- [Activity]:
Set down, character for character, everything in the records below from the line holding "red triangle: moved" down to the line holding "orange pentagon: rotated 20 degrees clockwise", and no other line.

☆ ☆ ☆

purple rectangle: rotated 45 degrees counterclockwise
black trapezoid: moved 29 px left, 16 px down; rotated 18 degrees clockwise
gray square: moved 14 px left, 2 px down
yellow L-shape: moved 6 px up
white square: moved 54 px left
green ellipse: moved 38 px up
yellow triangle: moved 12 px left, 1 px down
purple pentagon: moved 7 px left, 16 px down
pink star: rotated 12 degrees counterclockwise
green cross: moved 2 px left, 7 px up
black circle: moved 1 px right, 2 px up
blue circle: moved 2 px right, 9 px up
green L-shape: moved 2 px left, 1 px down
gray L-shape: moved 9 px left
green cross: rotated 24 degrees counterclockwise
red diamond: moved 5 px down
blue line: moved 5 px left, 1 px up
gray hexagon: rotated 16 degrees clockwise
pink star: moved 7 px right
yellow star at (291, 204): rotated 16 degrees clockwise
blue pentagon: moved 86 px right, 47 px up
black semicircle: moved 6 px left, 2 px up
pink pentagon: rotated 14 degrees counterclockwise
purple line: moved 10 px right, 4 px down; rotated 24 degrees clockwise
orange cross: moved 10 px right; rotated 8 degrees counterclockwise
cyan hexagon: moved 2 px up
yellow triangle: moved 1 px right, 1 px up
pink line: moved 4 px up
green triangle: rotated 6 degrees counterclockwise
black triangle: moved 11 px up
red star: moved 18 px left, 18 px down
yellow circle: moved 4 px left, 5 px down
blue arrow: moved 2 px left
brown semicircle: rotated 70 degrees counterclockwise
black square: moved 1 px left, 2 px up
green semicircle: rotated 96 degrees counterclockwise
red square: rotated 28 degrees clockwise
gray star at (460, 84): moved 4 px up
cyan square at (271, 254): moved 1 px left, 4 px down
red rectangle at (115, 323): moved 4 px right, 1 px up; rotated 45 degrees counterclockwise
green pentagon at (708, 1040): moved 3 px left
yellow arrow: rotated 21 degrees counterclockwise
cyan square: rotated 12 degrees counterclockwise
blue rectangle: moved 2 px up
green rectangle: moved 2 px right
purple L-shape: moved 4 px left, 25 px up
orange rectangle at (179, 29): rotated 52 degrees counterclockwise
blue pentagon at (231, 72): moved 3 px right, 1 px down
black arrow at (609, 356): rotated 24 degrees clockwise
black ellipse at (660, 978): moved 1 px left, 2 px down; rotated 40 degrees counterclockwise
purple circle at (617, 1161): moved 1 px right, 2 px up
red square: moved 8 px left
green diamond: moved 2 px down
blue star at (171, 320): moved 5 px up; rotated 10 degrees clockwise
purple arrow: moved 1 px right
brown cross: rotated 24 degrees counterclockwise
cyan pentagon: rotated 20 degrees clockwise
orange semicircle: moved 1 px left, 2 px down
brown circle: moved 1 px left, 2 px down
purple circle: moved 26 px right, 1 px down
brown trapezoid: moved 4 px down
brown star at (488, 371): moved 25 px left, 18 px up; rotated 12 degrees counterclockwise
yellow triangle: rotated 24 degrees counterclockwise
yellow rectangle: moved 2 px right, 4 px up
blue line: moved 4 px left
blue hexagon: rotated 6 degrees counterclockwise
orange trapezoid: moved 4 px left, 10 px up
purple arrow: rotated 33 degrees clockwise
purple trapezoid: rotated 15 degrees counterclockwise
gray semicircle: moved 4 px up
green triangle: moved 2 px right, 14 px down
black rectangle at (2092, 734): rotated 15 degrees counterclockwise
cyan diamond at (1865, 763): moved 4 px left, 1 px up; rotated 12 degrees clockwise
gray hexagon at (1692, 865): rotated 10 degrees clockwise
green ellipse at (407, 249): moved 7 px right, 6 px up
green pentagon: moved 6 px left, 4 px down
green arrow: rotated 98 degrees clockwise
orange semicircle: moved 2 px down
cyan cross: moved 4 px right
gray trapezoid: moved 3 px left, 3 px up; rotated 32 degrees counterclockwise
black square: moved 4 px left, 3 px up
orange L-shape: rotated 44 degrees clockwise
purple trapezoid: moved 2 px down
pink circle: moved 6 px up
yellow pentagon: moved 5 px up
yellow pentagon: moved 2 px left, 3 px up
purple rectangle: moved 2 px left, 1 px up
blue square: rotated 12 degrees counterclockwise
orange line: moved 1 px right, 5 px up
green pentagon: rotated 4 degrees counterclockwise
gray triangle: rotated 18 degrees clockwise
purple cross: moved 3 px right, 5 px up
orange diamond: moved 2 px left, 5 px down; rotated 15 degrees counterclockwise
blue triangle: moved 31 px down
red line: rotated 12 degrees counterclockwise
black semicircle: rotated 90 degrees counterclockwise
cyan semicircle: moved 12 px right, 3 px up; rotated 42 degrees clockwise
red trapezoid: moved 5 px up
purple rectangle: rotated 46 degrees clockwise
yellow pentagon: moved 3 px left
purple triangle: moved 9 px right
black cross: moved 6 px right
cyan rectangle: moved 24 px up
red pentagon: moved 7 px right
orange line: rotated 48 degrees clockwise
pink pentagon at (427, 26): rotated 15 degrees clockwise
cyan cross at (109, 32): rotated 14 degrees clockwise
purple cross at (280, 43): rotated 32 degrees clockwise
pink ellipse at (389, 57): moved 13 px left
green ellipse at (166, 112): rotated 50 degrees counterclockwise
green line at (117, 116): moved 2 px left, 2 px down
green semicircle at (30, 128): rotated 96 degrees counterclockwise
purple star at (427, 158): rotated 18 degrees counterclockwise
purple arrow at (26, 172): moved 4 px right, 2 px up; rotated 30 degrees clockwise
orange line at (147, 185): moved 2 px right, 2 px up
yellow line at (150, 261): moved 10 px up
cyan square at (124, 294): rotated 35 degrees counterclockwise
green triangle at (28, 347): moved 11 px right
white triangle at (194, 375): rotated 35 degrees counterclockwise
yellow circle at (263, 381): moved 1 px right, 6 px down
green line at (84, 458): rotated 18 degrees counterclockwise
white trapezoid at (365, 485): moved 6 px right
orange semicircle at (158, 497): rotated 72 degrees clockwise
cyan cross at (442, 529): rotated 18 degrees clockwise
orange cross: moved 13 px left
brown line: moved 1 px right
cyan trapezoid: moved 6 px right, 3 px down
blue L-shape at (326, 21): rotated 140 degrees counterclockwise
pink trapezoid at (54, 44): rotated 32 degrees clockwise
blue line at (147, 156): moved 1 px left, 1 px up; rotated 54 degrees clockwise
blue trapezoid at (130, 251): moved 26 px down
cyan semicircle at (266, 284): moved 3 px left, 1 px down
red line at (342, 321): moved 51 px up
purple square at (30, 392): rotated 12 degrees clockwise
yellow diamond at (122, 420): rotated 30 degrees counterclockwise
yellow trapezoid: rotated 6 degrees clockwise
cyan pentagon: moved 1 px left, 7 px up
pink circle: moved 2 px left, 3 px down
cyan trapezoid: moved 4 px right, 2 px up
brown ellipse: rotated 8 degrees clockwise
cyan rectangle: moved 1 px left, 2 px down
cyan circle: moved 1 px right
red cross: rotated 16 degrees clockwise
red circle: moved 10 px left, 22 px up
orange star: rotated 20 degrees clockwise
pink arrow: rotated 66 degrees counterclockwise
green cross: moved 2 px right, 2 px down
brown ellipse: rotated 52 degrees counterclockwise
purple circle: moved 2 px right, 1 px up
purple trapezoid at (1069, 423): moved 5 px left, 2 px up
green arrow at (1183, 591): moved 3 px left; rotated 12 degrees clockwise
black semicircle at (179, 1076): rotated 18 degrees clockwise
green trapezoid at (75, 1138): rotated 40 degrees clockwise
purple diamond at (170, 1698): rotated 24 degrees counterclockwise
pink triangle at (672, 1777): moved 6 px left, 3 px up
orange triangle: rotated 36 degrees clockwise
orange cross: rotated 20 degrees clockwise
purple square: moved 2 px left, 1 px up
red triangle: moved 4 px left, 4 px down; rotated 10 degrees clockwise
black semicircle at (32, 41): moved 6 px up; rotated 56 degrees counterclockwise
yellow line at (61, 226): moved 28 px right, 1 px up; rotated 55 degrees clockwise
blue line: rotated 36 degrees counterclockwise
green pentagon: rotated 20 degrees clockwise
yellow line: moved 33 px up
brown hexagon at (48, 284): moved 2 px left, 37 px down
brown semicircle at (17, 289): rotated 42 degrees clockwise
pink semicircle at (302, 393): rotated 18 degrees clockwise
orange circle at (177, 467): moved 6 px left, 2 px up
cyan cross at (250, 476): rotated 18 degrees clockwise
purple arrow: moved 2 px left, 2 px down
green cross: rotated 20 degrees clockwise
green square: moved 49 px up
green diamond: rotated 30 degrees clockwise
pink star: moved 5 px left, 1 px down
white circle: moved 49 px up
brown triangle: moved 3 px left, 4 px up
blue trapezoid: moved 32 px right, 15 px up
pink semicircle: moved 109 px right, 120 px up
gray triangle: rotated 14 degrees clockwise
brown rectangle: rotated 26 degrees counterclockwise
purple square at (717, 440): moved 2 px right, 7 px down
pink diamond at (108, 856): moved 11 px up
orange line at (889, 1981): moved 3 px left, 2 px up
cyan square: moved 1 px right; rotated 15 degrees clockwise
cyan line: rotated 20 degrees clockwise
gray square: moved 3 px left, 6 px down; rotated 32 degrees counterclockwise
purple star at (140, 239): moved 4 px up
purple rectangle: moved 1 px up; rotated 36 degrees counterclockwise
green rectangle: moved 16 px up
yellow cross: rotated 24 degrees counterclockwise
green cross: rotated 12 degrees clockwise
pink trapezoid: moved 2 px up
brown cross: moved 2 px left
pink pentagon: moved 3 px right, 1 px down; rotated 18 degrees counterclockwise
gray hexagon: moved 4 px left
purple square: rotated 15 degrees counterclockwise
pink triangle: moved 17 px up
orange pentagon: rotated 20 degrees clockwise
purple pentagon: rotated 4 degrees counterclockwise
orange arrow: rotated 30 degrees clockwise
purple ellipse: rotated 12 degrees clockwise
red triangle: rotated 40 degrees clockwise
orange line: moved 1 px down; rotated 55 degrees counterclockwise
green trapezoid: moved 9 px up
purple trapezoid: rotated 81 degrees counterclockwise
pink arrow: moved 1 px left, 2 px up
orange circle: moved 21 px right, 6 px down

☆ ☆ ☆

- [Answer to the problem]:
red triangle: moved 4 px left, 4 px down; rotated 10 degrees clockwise
black semicircle at (32, 41): moved 6 px up; rotated 56 degrees counterclockwise
yellow line at (61, 226): moved 28 px right, 1 px up; rotated 55 degrees clockwise
blue line: rotated 36 degrees counterclockwise
green pentagon: rotated 20 degrees clockwise
yellow line: moved 33 px up
brown hexagon at (48, 284): moved 2 px left, 37 px down
brown semicircle at (17, 289): rotated 42 degrees clockwise
pink semicircle at (302, 393): rotated 18 degrees clockwise
orange circle at (177, 467): moved 6 px left, 2 px up
cyan cross at (250, 476): rotated 18 degrees clockwise
purple arrow: moved 2 px left, 2 px down
green cross: rotated 20 degrees clockwise
green square: moved 49 px up
green diamond: rotated 30 degrees clockwise
pink star: moved 5 px left, 1 px down
white circle: moved 49 px up
brown triangle: moved 3 px left, 4 px up
blue trapezoid: moved 32 px right, 15 px up
pink semicircle: moved 109 px right, 120 px up
gray triangle: rotated 14 degrees clockwise
brown rectangle: rotated 26 degrees counterclockwise
purple square at (717, 440): moved 2 px right, 7 px down
pink diamond at (108, 856): moved 11 px up
orange line at (889, 1981): moved 3 px left, 2 px up
cyan square: moved 1 px right; rotated 15 degrees clockwise
cyan line: rotated 20 degrees clockwise
gray square: moved 3 px left, 6 px down; rotated 32 degrees counterclockwise
purple star at (140, 239): moved 4 px up
purple rectangle: moved 1 px up; rotated 36 degrees counterclockwise
green rectangle: moved 16 px up
yellow cross: rotated 24 degrees counterclockwise
green cross: rotated 12 degrees clockwise
pink trapezoid: moved 2 px up
brown cross: moved 2 px left
pink pentagon: moved 3 px right, 1 px down; rotated 18 degrees counterclockwise
gray hexagon: moved 4 px left
purple square: rotated 15 degrees counterclockwise
pink triangle: moved 17 px up
orange pentagon: rotated 20 degrees clockwise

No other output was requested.